▶ **WHAT NEEDS TO BE DONE**
Leave out the pictures and restate every entry word for word.

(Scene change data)
* * *
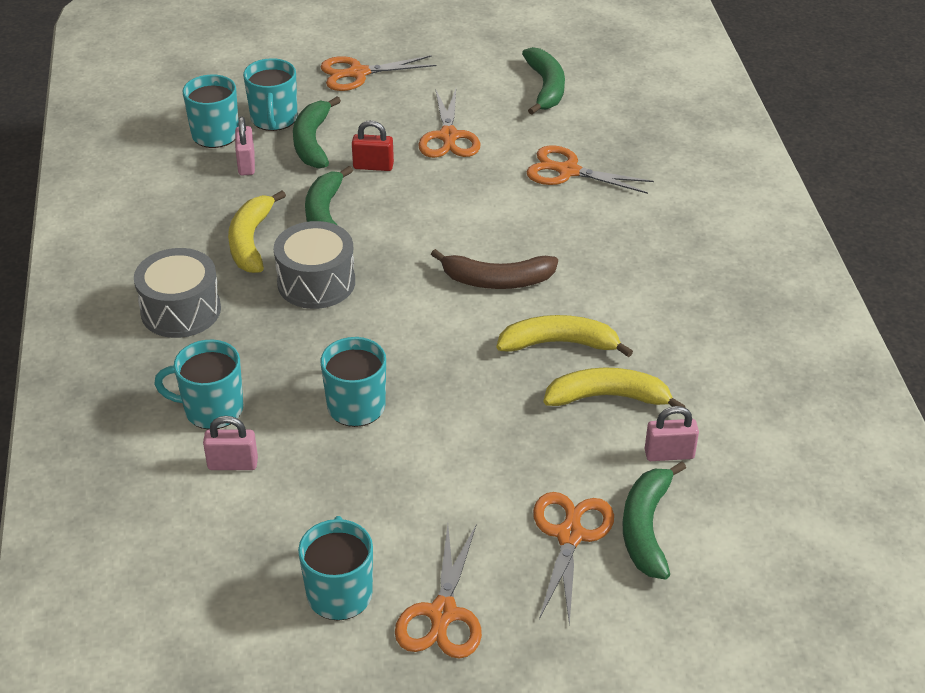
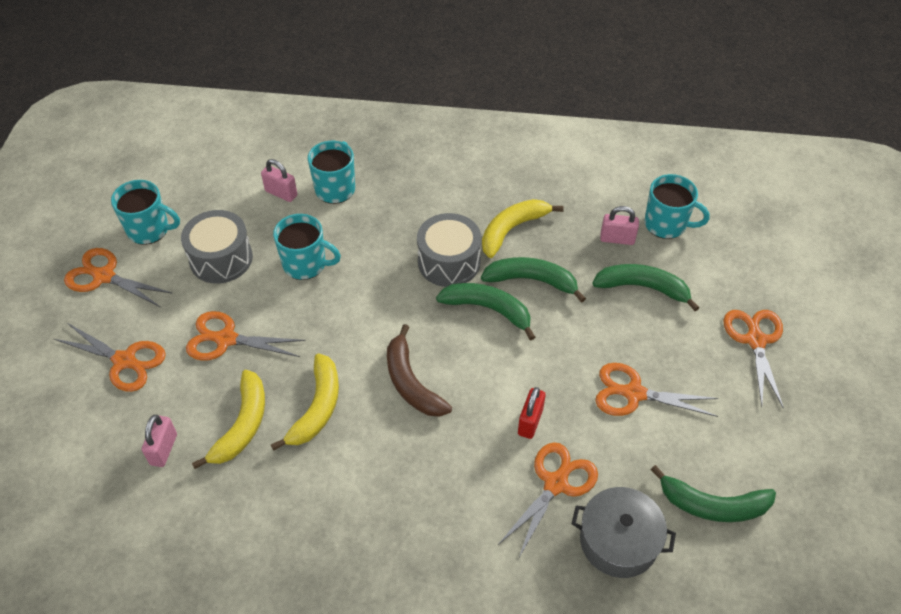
camera: 105 degrees right, 10 degrees up
(181, 310) = (443, 182): grey drum -> grey drum (221, 258)
(233, 464) = (281, 193): pink padlock -> pink padlock turned 75 degrees counterclockwise
(251, 241) = (512, 229): yellow banana -> yellow banana turned 60 degrees counterclockwise
(274, 119) = (683, 266): turquoise mug -> none
(373, 166) = (596, 325): red padlock -> red padlock (530, 422)
(497, 280) = (411, 382): brown banana -> brown banana turned 45 degrees counterclockwise
(499, 446) = (226, 339): none -> orange scissors
(605, 132) = (618, 541): none -> grey pot
(646, 528) = (105, 410): green banana -> green banana (488, 309)

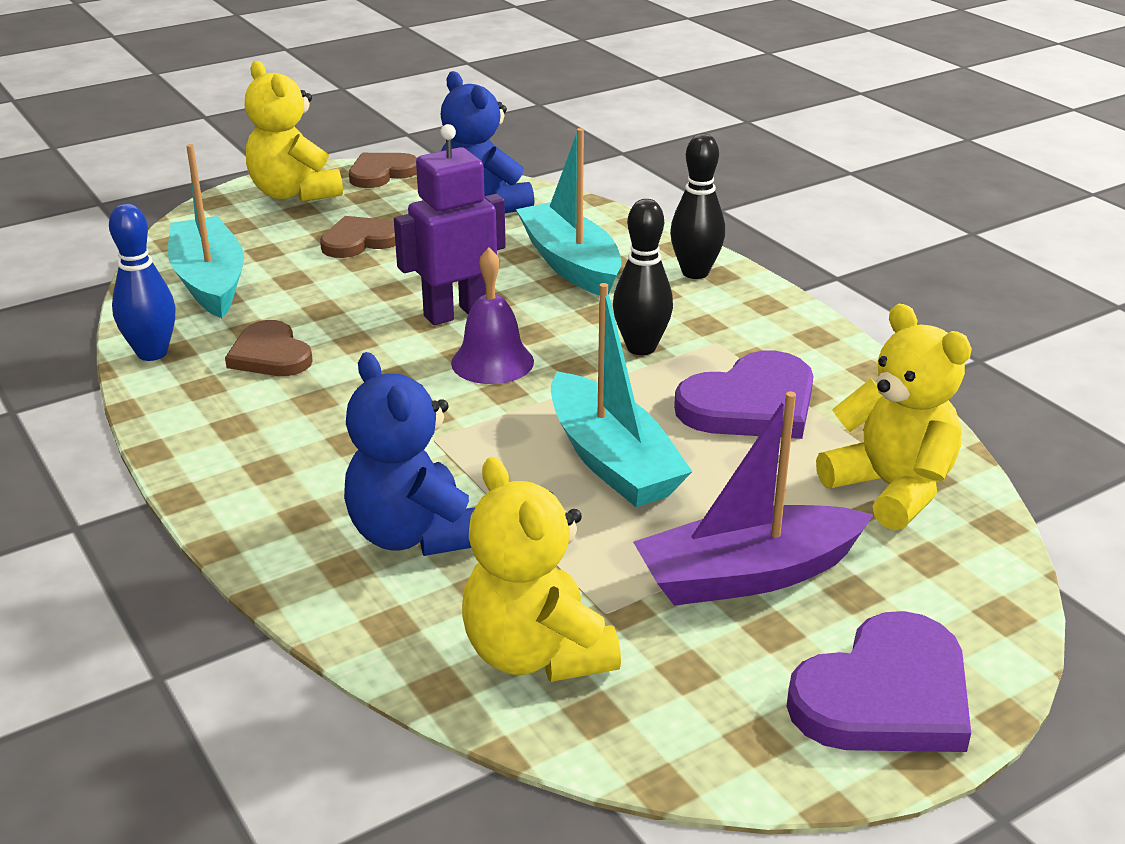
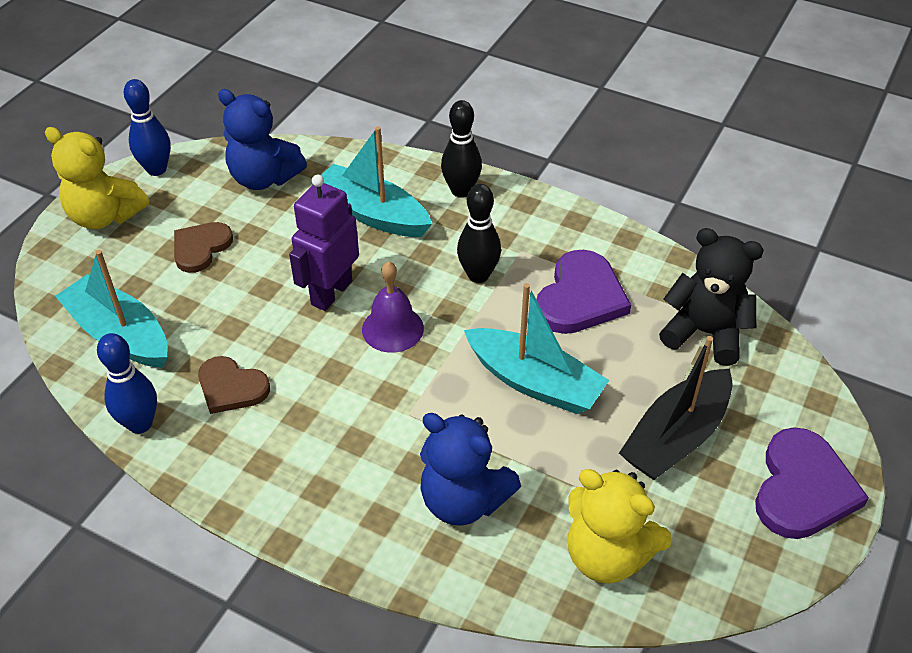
camera: 30 degrees left, 15 degrees up
(381, 173) = (156, 169): brown heart -> blue bowling pin
(747, 575) = (676, 437): purple boat -> black boat
(891, 489) = (705, 333): yellow teddy bear -> black teddy bear

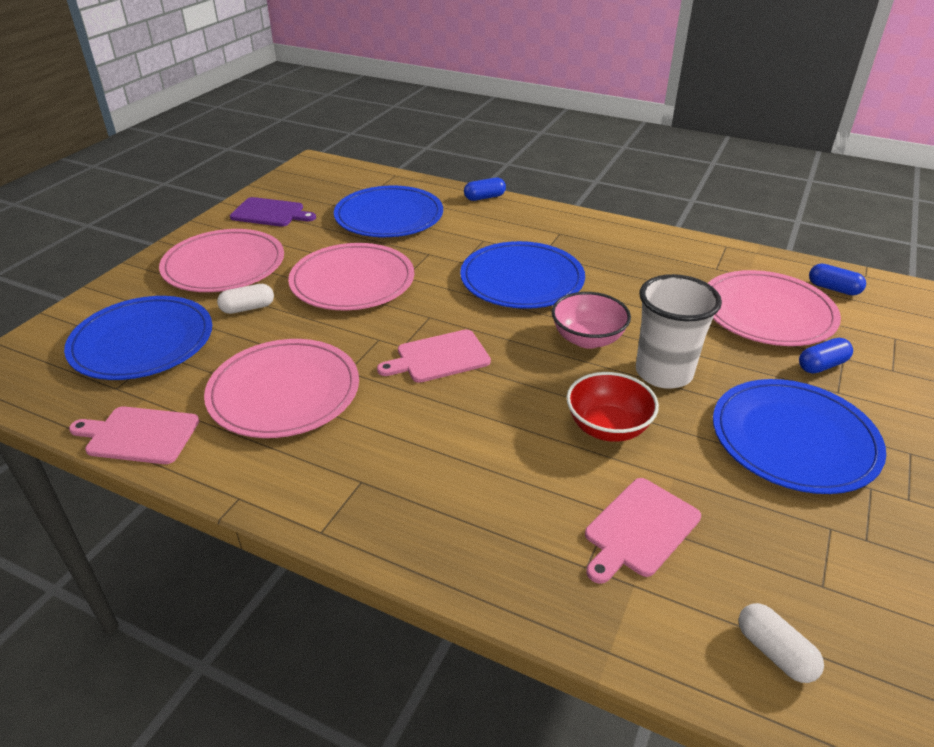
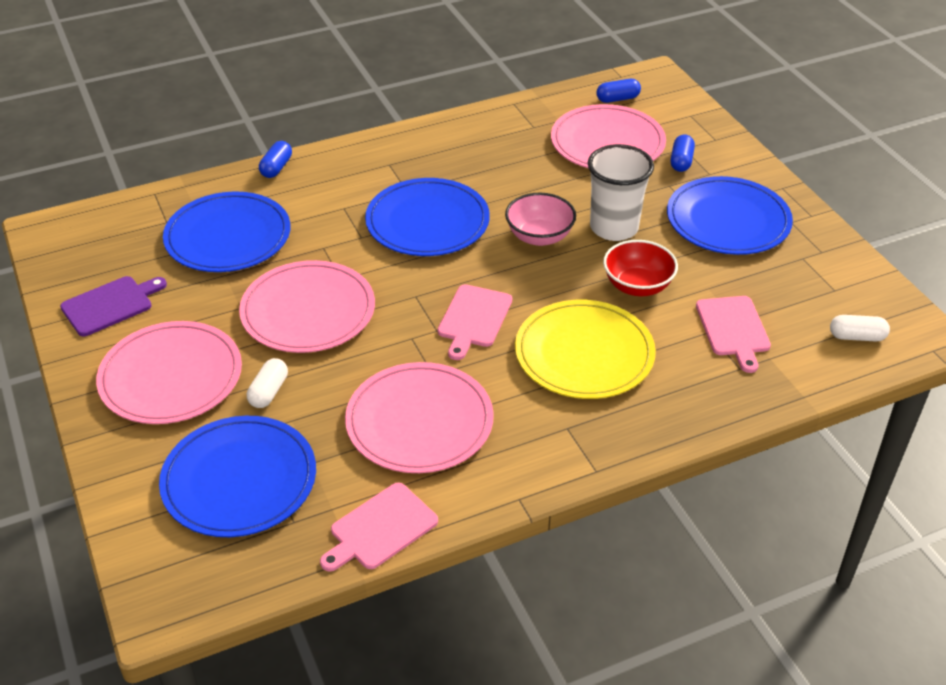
camera: 50 degrees left, 5 degrees up
(472, 441) = (584, 353): none -> yellow plate

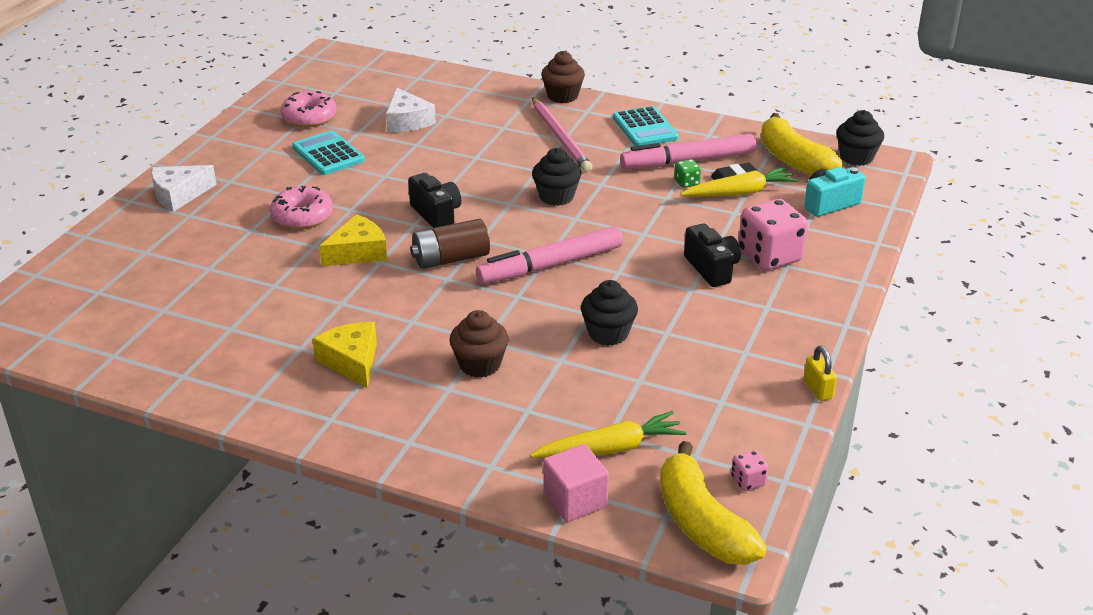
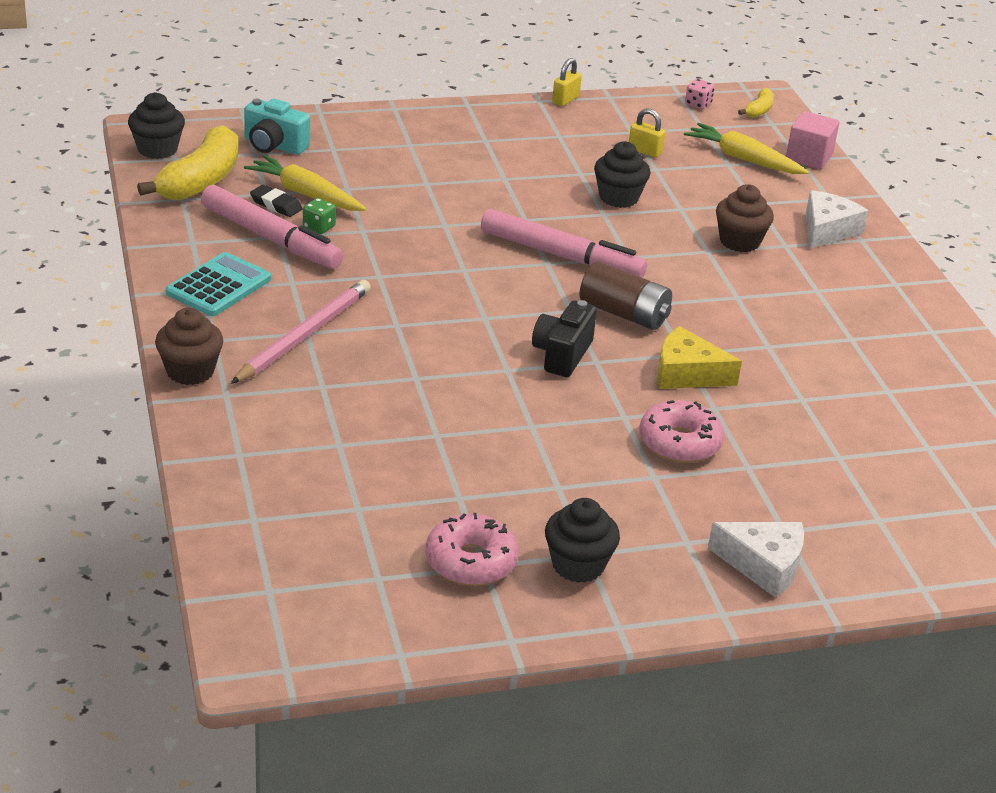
camera: 130 degrees left, 0 degrees up
(328, 154) = (538, 494): turquoise calculator -> none
(352, 361) = (826, 303): yellow cheese -> none
(407, 121) = (387, 469): white cheese -> white cheese (827, 230)
(556, 196) = (437, 294): black cupcake -> black cupcake (578, 565)
(676, 390) = (644, 151): none -> yellow padlock
(702, 523) = (759, 110): yellow banana -> yellow banana, size x0.47
(711, 269) = (461, 176): black camera -> none
(769, 256) = (406, 155): pink dice -> none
* * *
▶ **ANSWER FOR THE TASK**
camera: 105 degrees right, 10 degrees up
(181, 310) = (443, 182): grey drum -> grey drum (221, 258)
(233, 464) = (281, 193): pink padlock -> pink padlock turned 75 degrees counterclockwise
(251, 241) = (512, 229): yellow banana -> yellow banana turned 60 degrees counterclockwise
(274, 119) = (683, 266): turquoise mug -> none
(373, 166) = (596, 325): red padlock -> red padlock (530, 422)
(497, 280) = (411, 382): brown banana -> brown banana turned 45 degrees counterclockwise
(499, 446) = (226, 339): none -> orange scissors
(605, 132) = (618, 541): none -> grey pot
(646, 528) = (105, 410): green banana -> green banana (488, 309)

camera: 30 degrees left, 15 degrees up
(381, 173) = (156, 169): brown heart -> blue bowling pin
(747, 575) = (676, 437): purple boat -> black boat
(891, 489) = (705, 333): yellow teddy bear -> black teddy bear

camera: 50 degrees left, 5 degrees up
(472, 441) = (584, 353): none -> yellow plate

camera: 130 degrees left, 0 degrees up
(328, 154) = (538, 494): turquoise calculator -> none
(352, 361) = (826, 303): yellow cheese -> none
(407, 121) = (387, 469): white cheese -> white cheese (827, 230)
(556, 196) = (437, 294): black cupcake -> black cupcake (578, 565)
(676, 390) = (644, 151): none -> yellow padlock
(702, 523) = (759, 110): yellow banana -> yellow banana, size x0.47
(711, 269) = (461, 176): black camera -> none
(769, 256) = (406, 155): pink dice -> none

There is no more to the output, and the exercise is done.